> _Task statement_
Exactly as written, set down the lines from the top of the entries through the line bearing "added: toy car", with every picture left out.

> _Before-and-after scene images_
══════

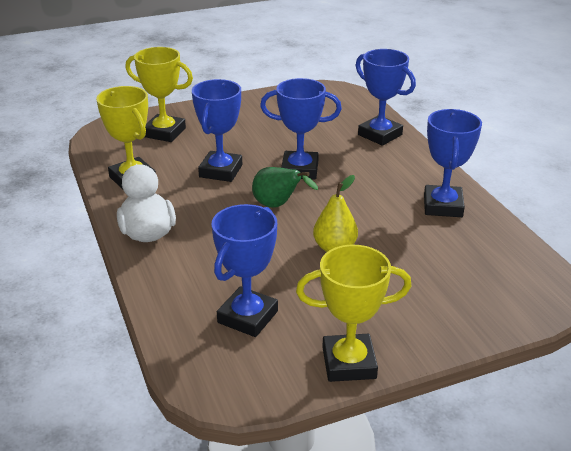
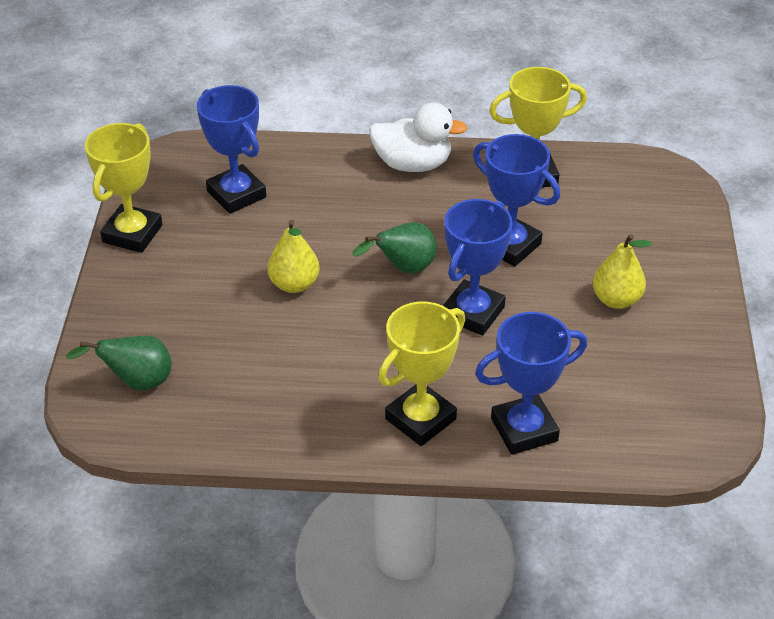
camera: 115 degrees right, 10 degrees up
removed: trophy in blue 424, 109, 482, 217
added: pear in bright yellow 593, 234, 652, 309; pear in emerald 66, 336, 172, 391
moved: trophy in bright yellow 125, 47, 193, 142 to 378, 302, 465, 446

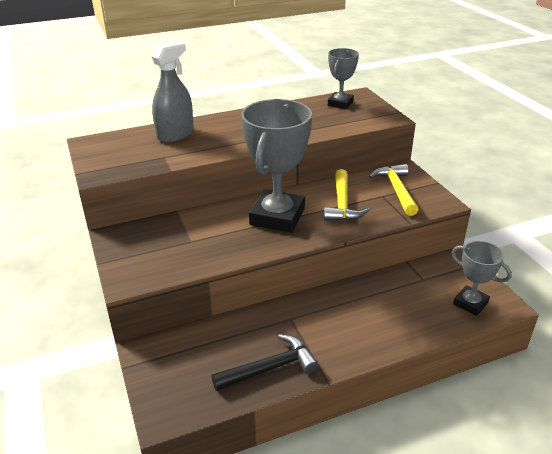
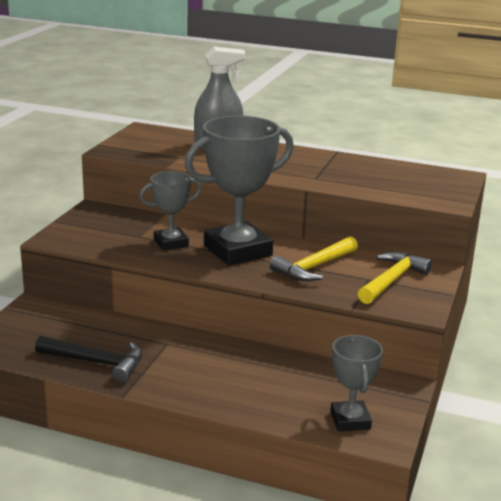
camera: 40 degrees right, 10 degrees down
moved: trophy in gray 328, 48, 359, 109 to 140, 171, 202, 250

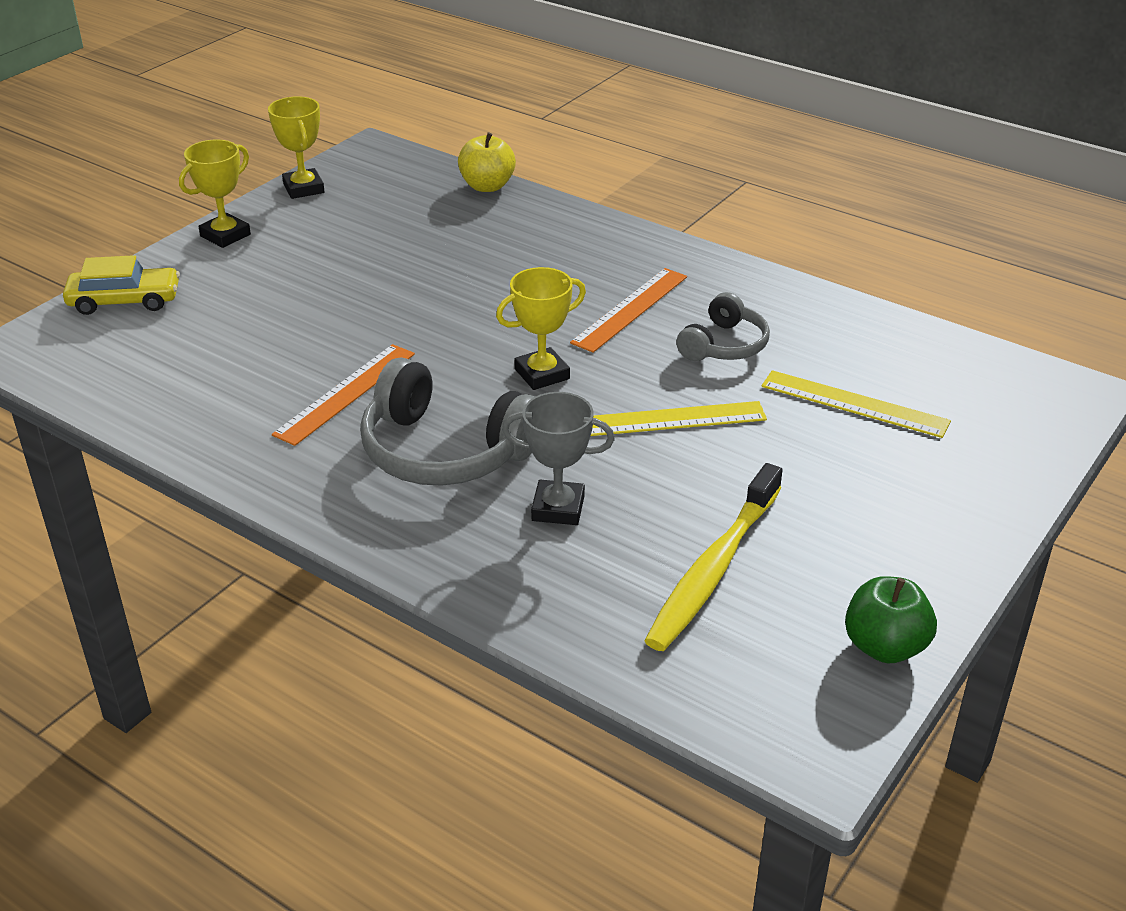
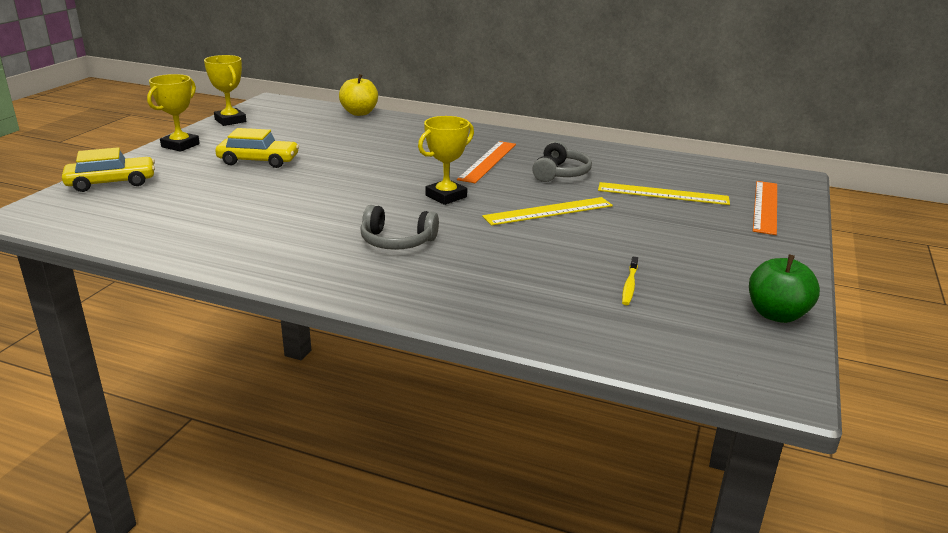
camera: 15 degrees left, 10 degrees down
removed: trophy in gray 502, 392, 615, 525
added: toy car in bright yellow 215, 128, 299, 168
moved: straightedge in bright orange 272, 344, 415, 446 to 753, 181, 777, 235
resized: headset in gray 360, 357, 535, 486 = 360, 205, 439, 250 x0.58; dental brush in bright yellow 644, 463, 782, 651 = 622, 257, 638, 305 x0.41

══════

> _Final answer_
camera: 115 degrees right, 10 degrees up
removed: trophy in blue 424, 109, 482, 217
added: pear in bright yellow 593, 234, 652, 309; pear in emerald 66, 336, 172, 391
moved: trophy in bright yellow 125, 47, 193, 142 to 378, 302, 465, 446

camera: 40 degrees right, 10 degrees down
moved: trophy in gray 328, 48, 359, 109 to 140, 171, 202, 250

camera: 15 degrees left, 10 degrees down
removed: trophy in gray 502, 392, 615, 525
added: toy car in bright yellow 215, 128, 299, 168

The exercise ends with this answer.